Work item — Look through the entries below for the line with "[(250,62),(273,56),(267,34),(244,41),(250,62)]" and the line with "[(323,100),(329,121),(351,115),(345,93),(323,100)]", then give again exactly those two lines and all lines between them, minus the pictures.

Record excerpts —
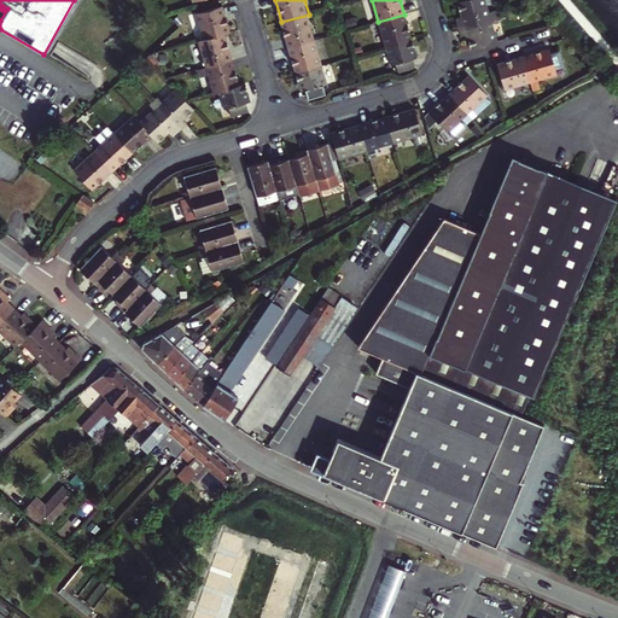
[(460,31),(499,19),(496,13),(490,16),(485,0),(474,0),(459,5),(464,21),(458,22),(460,31)]
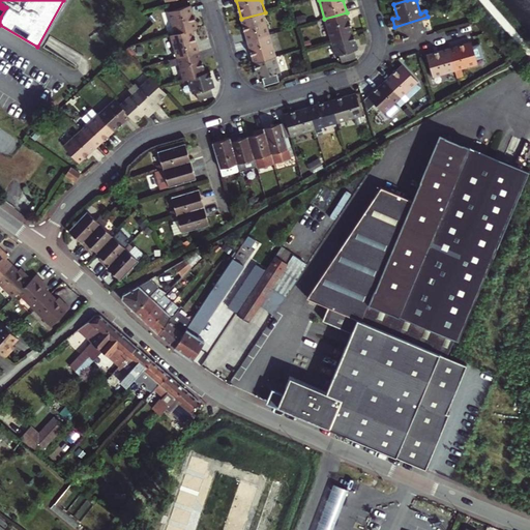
[(168,12),(174,35),(192,30),(196,28),(189,6),(168,12)]
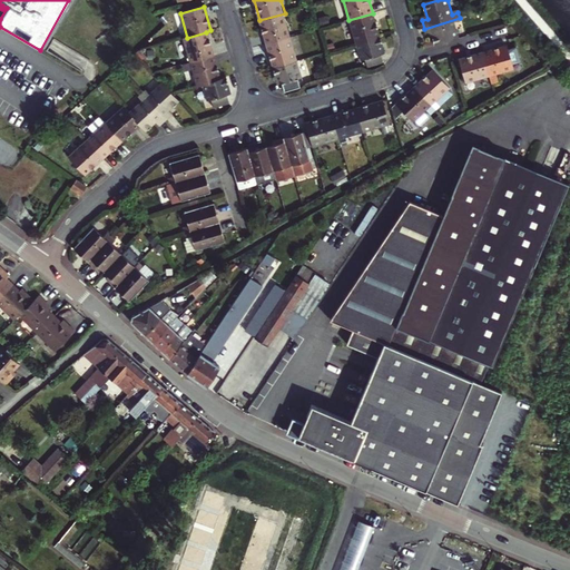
[(267,45),(292,37),(285,13),(259,20),(267,45)]
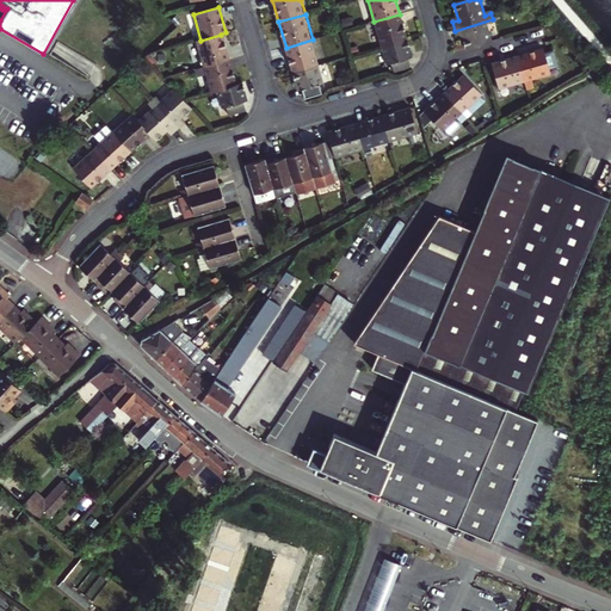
[(407,41),(400,14),(374,22),(381,48),(407,41)]
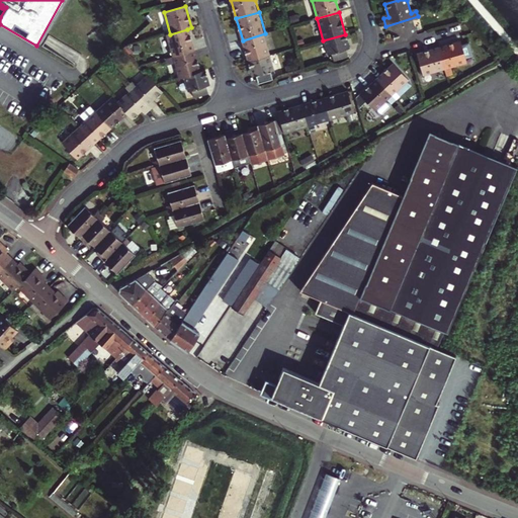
[(396,42),(418,36),(414,23),(419,21),(418,16),(385,26),(387,33),(393,32),(396,42)]
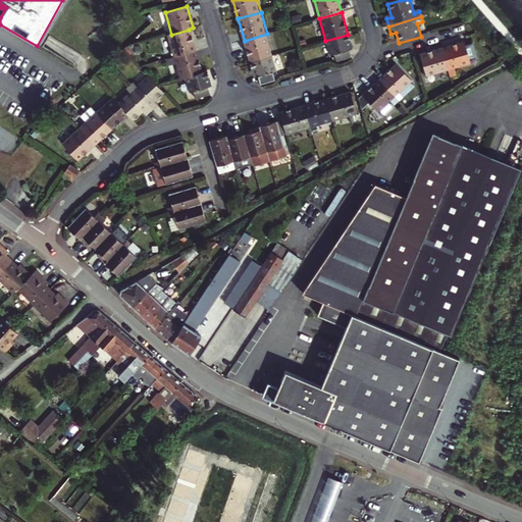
[(189,30),(171,35),(166,36),(172,58),(195,51),(189,30)]
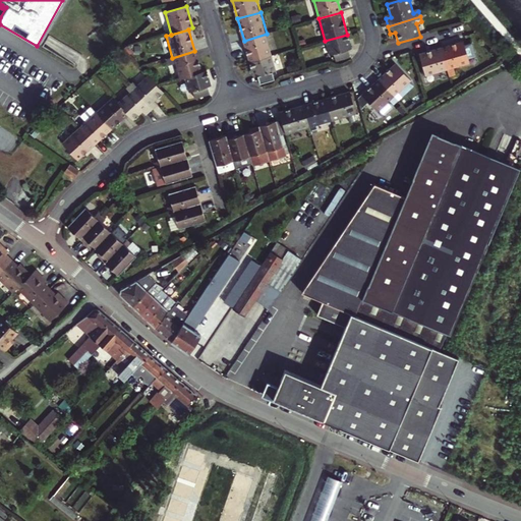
[(250,62),(273,56),(267,34),(244,41),(250,62)]
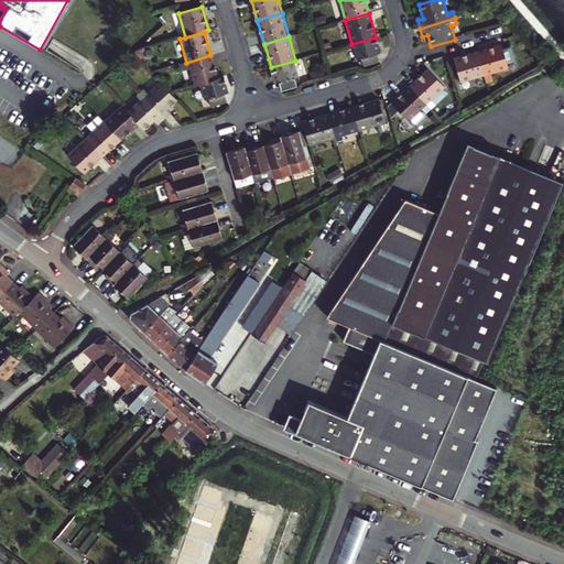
[(380,53),(376,38),(351,44),(357,61),(360,60),(361,65),(377,55),(380,53)]
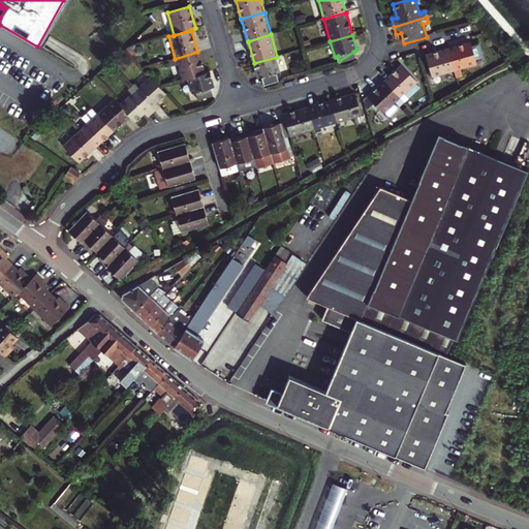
[(448,50),(455,72),(477,66),(476,61),(484,59),(479,45),(472,48),(471,43),(448,50)]
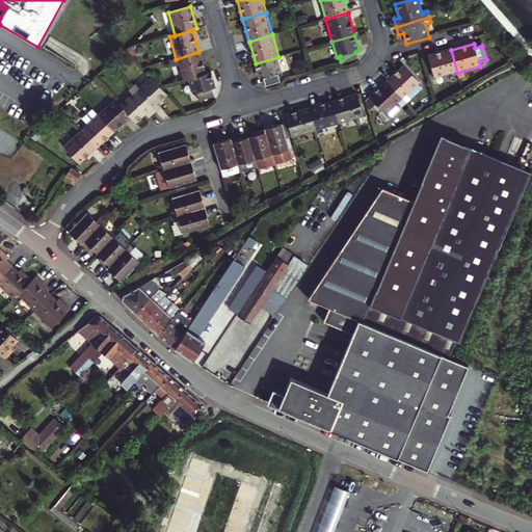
[(451,50),(429,57),(435,79),(457,73),(451,50)]
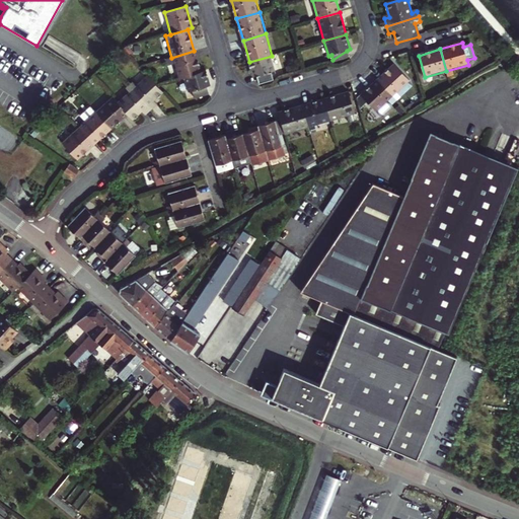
[(200,72),(194,51),(171,58),(164,60),(166,66),(173,64),(177,79),(182,77),(200,72)]
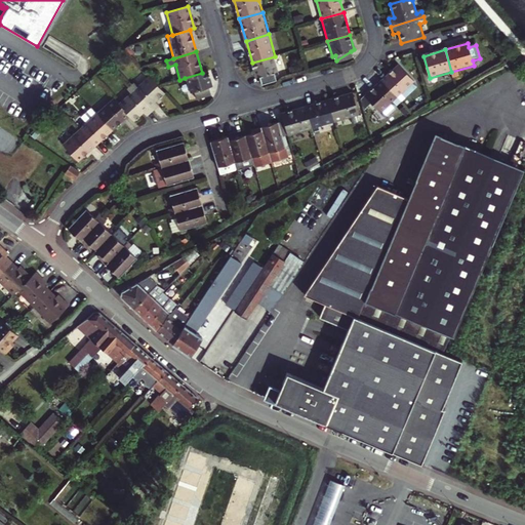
[(351,51),(336,61),(337,63),(353,57),(351,51)]
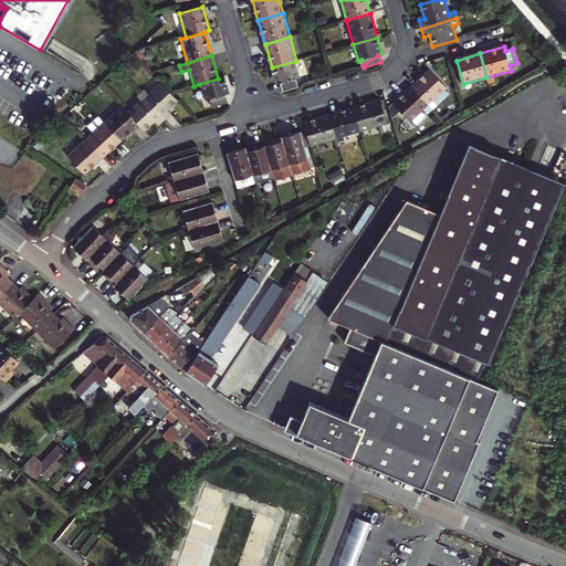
[(296,61),(272,67),(276,84),(281,83),(283,91),(299,86),(297,79),(301,77),(296,61)]
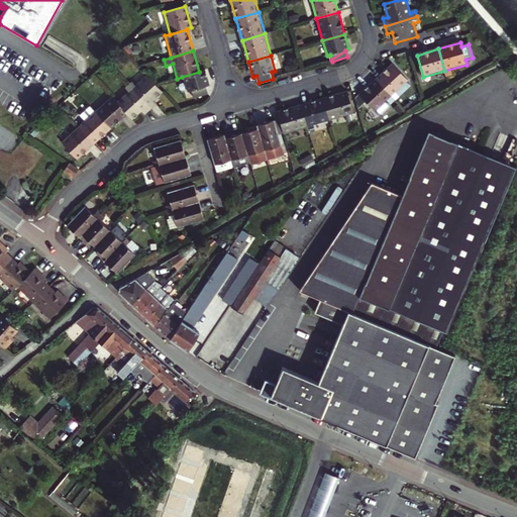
[(409,81),(393,65),(376,81),(392,97),(397,103),(413,88),(407,83),(409,81)]
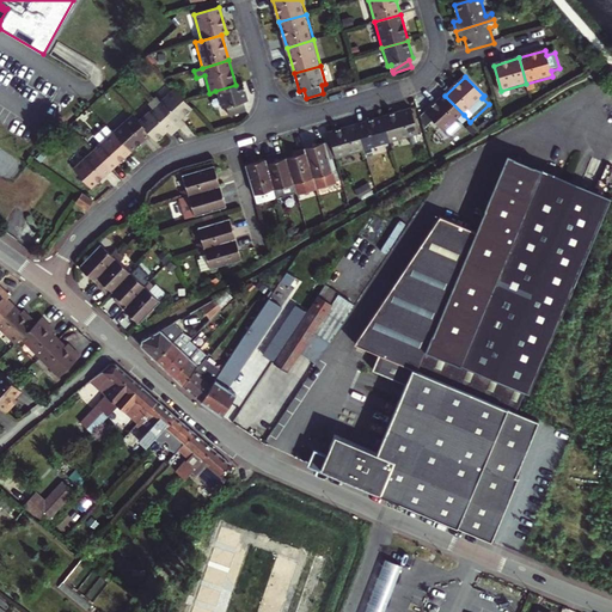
[(236,85),(215,91),(221,109),(226,108),(228,117),(245,112),(243,103),(248,102),(242,84),(236,85)]
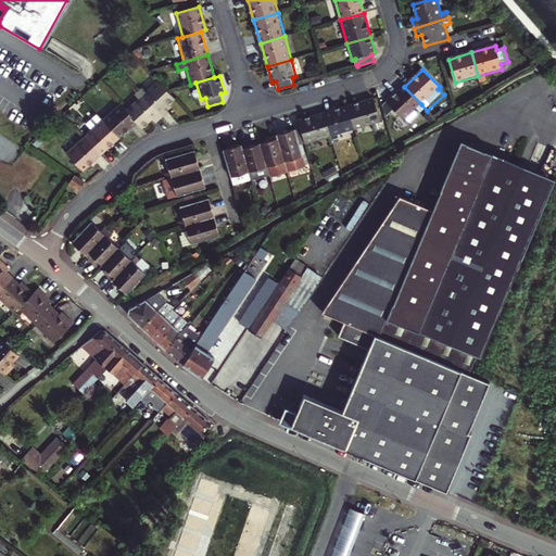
[(164,108),(174,99),(167,91),(158,80),(144,92),(141,88),(138,91),(161,117),(168,111),(164,108)]
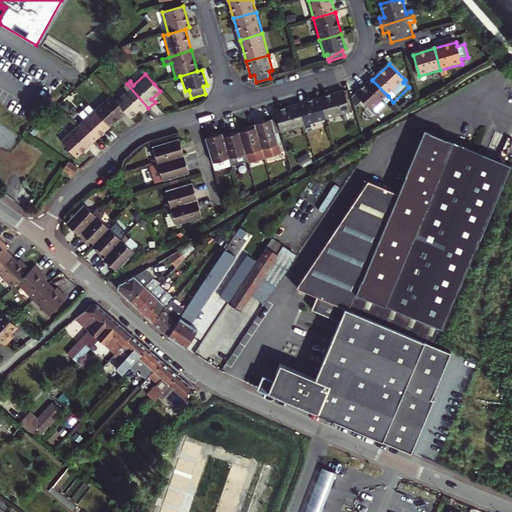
[(388,96),(372,80),(356,95),(372,111),(388,96)]
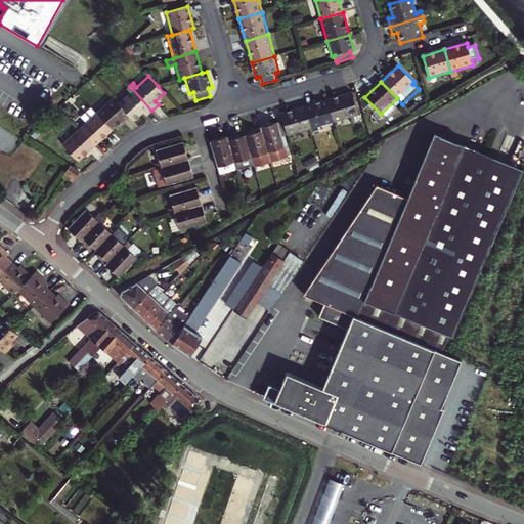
[(133,121),(143,112),(146,116),(151,111),(130,86),(127,89),(130,92),(118,103),(128,115),(133,121)]
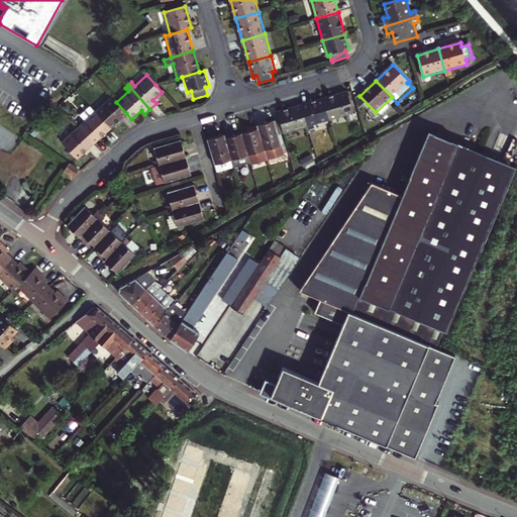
[(323,100),(329,121),(351,115),(345,93),(323,100)]
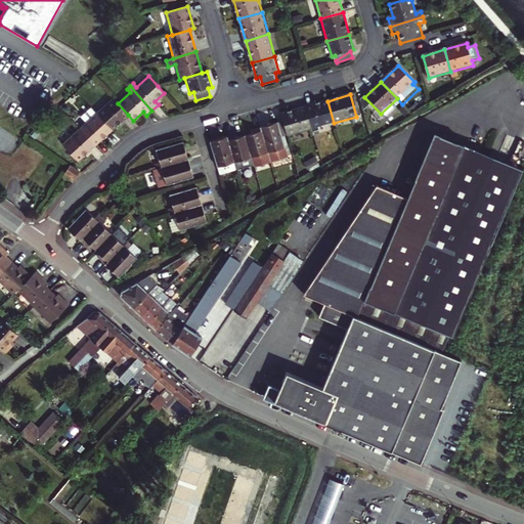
[(112,130),(128,115),(118,103),(113,97),(96,113),(112,130)]
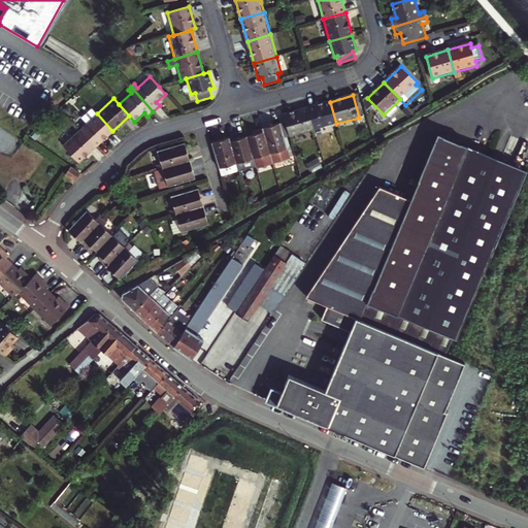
[(314,131),(336,124),(330,102),(307,108),(314,131)]
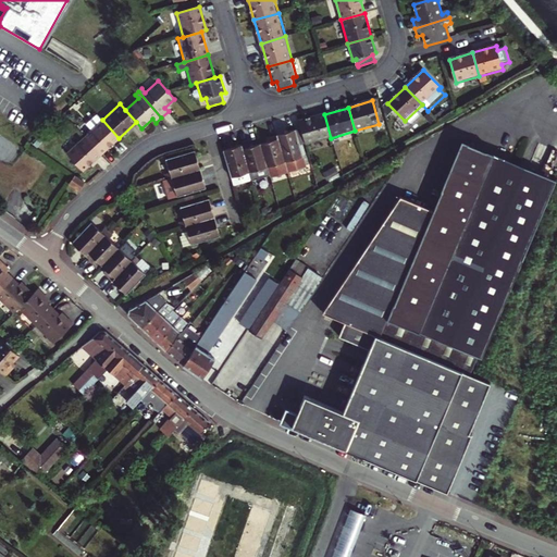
[(100,155),(119,138),(102,120),(96,113),(85,123),(91,130),(84,136),(100,155)]
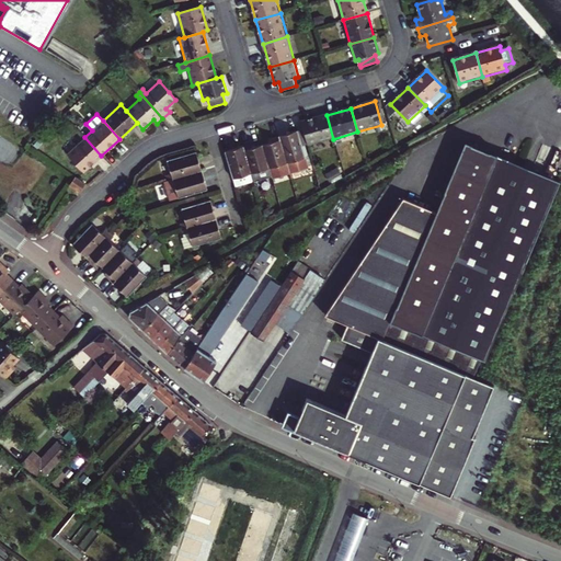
[(310,146),(333,139),(327,115),(304,122),(310,146)]
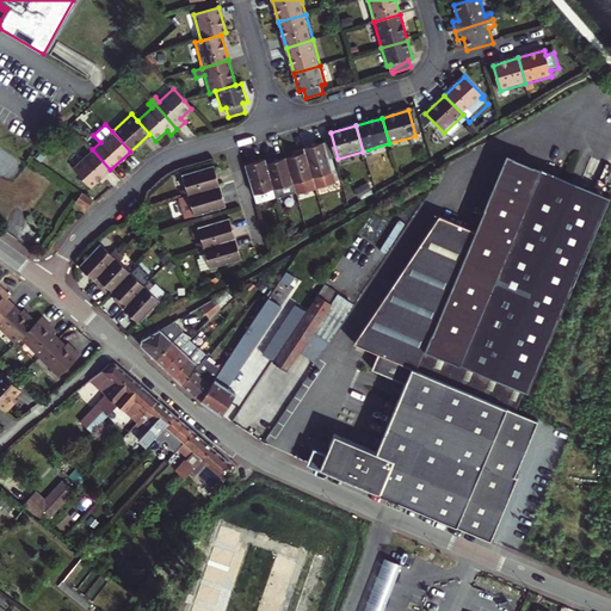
[(335,183),(333,173),(325,143),(303,149),(314,184),(315,189),(335,183)]
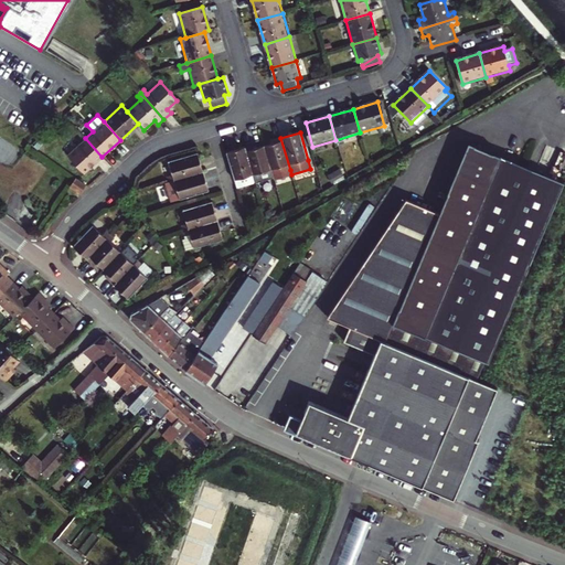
[(84,174),(102,157),(85,138),(66,156),(84,174)]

Your response —
[(250,62),(273,56),(267,34),(244,41),(250,62)]
[(380,53),(376,38),(351,44),(357,61),(360,60),(361,65),(377,55),(380,53)]
[(448,50),(455,72),(477,66),(476,61),(484,59),(479,45),(472,48),(471,43),(448,50)]
[(451,50),(429,57),(435,79),(457,73),(451,50)]
[(200,72),(194,51),(171,58),(164,60),(166,66),(173,64),(177,79),(182,77),(200,72)]
[(351,51),(336,61),(337,63),(353,57),(351,51)]
[(296,61),(272,67),(276,84),(281,83),(283,91),(299,86),(297,79),(301,77),(296,61)]
[(409,81),(393,65),(376,81),(392,97),(397,103),(413,88),(407,83),(409,81)]
[(236,85),(215,91),(221,109),(226,108),(228,117),(245,112),(243,103),(248,102),(242,84),(236,85)]
[(164,108),(174,99),(167,91),(158,80),(144,92),(141,88),(138,91),(161,117),(168,111),(164,108)]
[(388,96),(372,80),(356,95),(372,111),(388,96)]
[(133,121),(143,112),(146,116),(151,111),(130,86),(127,89),(130,92),(118,103),(128,115),(133,121)]
[(323,100),(329,121),(351,115),(345,93),(323,100)]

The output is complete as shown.